# Request:
Gather every line below where "bulb" appears.

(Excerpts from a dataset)

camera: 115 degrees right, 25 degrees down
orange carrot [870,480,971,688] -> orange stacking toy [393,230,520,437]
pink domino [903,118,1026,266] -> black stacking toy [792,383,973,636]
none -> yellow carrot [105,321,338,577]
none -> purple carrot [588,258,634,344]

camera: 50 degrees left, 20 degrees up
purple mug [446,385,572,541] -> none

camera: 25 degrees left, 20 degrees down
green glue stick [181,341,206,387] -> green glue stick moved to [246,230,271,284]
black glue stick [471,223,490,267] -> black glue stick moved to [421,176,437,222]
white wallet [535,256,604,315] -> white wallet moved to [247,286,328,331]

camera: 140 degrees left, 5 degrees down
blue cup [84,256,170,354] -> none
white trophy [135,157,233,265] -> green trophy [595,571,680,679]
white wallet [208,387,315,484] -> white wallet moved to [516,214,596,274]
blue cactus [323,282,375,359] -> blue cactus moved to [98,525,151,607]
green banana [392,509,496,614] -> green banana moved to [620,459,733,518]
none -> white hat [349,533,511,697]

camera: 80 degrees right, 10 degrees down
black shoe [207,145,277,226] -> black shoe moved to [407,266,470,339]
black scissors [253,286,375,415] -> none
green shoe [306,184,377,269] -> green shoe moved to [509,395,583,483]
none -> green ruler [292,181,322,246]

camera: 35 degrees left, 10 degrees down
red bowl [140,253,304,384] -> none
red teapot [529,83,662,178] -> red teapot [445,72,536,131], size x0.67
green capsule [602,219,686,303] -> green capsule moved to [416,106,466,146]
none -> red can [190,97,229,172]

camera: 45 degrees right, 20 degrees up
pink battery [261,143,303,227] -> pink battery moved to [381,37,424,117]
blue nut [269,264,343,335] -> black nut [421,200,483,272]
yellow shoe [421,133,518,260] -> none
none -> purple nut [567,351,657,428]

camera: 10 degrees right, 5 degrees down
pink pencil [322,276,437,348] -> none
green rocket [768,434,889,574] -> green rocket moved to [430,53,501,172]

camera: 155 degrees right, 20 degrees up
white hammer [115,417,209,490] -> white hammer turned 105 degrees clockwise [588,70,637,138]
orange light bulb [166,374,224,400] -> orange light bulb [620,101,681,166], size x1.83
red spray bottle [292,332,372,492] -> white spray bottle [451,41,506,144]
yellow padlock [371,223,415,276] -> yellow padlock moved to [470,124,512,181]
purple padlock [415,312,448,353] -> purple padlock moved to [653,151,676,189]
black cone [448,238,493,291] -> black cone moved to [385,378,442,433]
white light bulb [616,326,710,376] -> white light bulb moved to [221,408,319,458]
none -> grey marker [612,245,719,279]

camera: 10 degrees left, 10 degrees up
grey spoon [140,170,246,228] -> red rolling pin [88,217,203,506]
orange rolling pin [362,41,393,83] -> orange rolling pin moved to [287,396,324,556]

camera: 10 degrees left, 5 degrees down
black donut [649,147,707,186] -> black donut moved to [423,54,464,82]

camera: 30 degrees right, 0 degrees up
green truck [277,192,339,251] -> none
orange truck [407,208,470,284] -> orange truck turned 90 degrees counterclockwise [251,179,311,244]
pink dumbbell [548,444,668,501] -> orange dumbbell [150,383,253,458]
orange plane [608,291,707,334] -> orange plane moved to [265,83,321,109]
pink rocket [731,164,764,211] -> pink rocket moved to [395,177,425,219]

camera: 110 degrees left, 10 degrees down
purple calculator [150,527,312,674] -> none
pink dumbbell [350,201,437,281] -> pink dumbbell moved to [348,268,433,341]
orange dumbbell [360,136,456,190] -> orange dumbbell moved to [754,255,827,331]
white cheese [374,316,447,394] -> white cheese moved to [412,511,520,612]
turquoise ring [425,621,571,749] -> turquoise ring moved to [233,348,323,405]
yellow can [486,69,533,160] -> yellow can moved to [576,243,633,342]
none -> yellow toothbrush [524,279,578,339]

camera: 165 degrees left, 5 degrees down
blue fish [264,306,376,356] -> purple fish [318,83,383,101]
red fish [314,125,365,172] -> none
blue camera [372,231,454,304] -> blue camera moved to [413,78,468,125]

# Result:
orange light bulb [166,374,224,400] -> orange light bulb [620,101,681,166], size x1.83
white light bulb [616,326,710,376] -> white light bulb moved to [221,408,319,458]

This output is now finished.